→ PROVIDED DATA
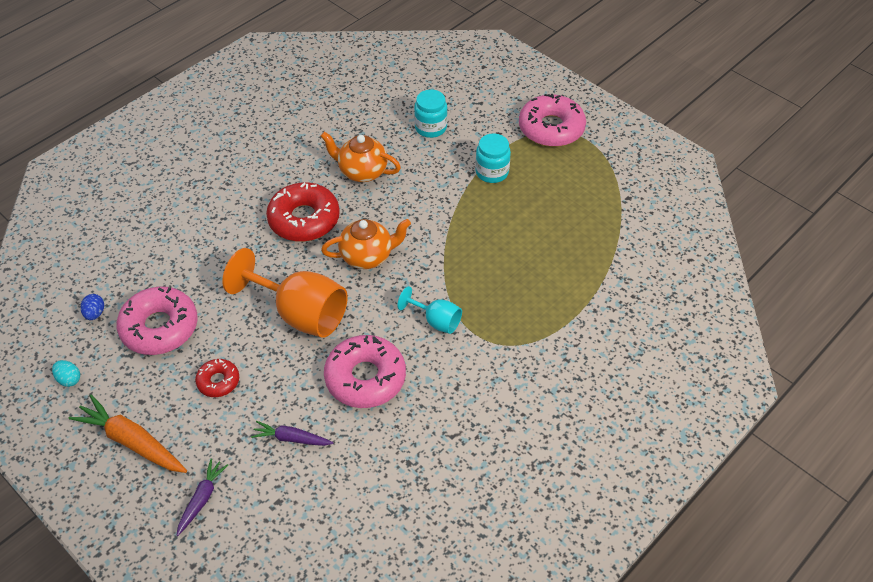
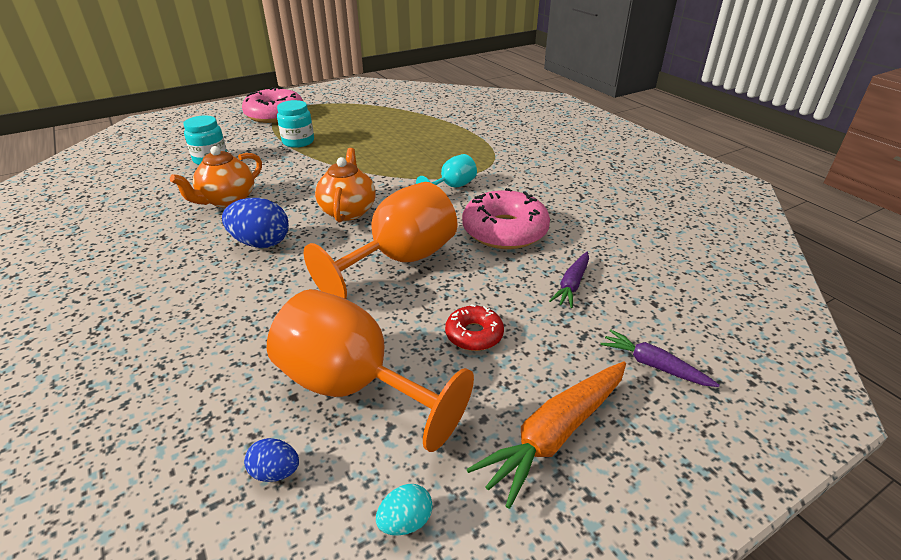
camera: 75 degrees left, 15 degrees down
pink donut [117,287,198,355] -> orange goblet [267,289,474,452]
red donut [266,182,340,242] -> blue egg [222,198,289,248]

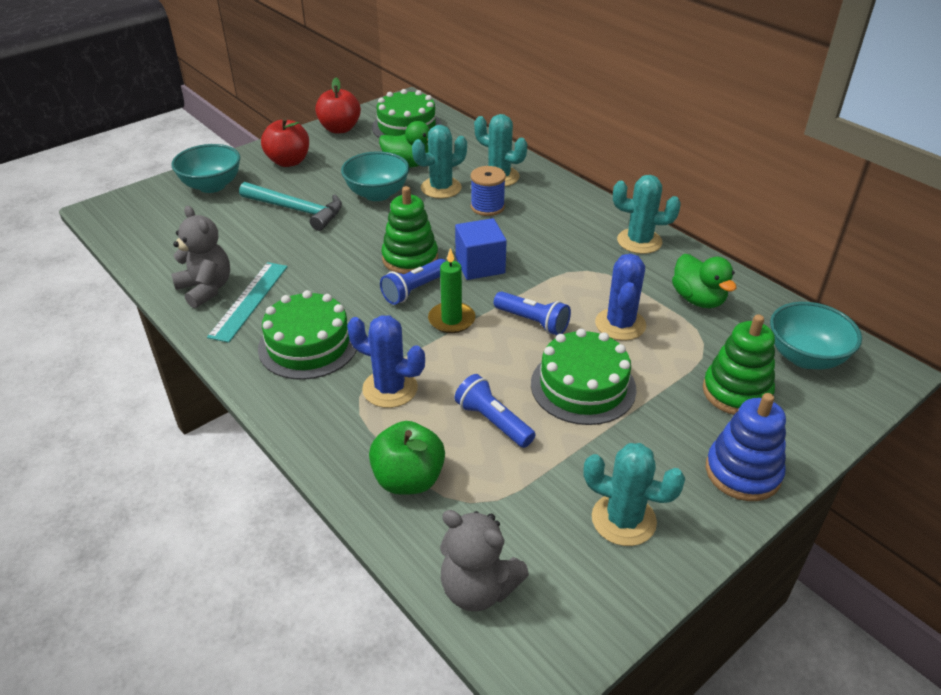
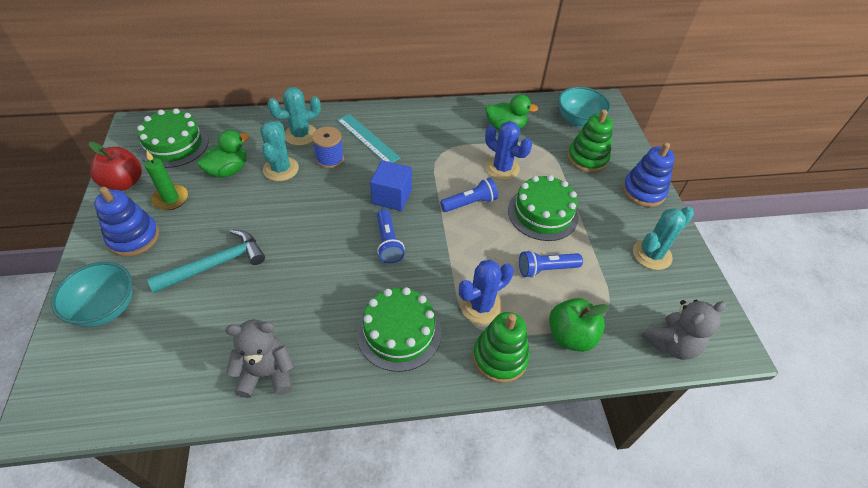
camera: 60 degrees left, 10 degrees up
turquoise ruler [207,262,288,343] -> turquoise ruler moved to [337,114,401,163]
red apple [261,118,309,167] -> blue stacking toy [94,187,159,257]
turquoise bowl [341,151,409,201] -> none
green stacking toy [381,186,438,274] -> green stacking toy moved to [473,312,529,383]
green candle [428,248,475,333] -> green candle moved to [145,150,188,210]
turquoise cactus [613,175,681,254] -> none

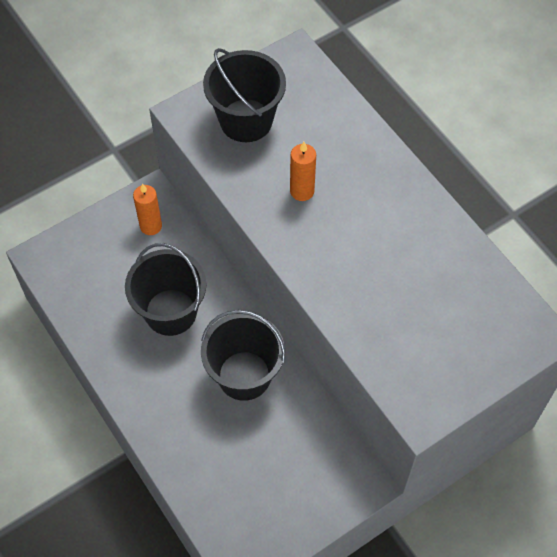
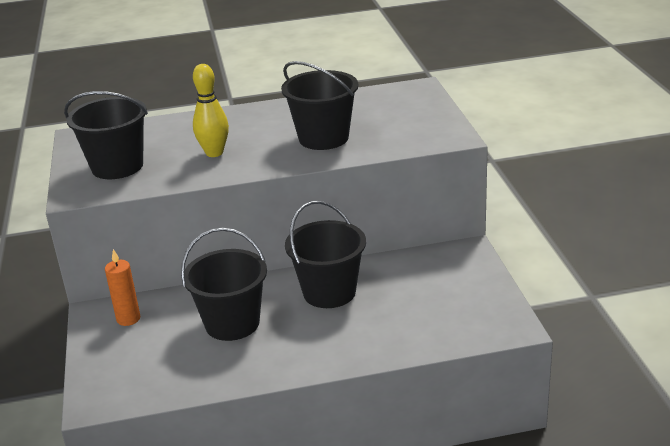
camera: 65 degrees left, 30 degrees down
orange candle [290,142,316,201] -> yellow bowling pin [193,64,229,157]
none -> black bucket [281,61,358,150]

→ TO DO
Copy out every line of the material above precisely, omitting the pictures.

→ EXPECTED OUTPUT
camera: 75 degrees left, 15 degrees down
pink donut [117,287,198,355] -> orange goblet [267,289,474,452]
red donut [266,182,340,242] -> blue egg [222,198,289,248]

camera: 60 degrees left, 10 degrees up
turquoise ruler [207,262,288,343] -> turquoise ruler moved to [337,114,401,163]
red apple [261,118,309,167] -> blue stacking toy [94,187,159,257]
turquoise bowl [341,151,409,201] -> none
green stacking toy [381,186,438,274] -> green stacking toy moved to [473,312,529,383]
green candle [428,248,475,333] -> green candle moved to [145,150,188,210]
turquoise cactus [613,175,681,254] -> none

camera: 65 degrees left, 30 degrees down
orange candle [290,142,316,201] -> yellow bowling pin [193,64,229,157]
none -> black bucket [281,61,358,150]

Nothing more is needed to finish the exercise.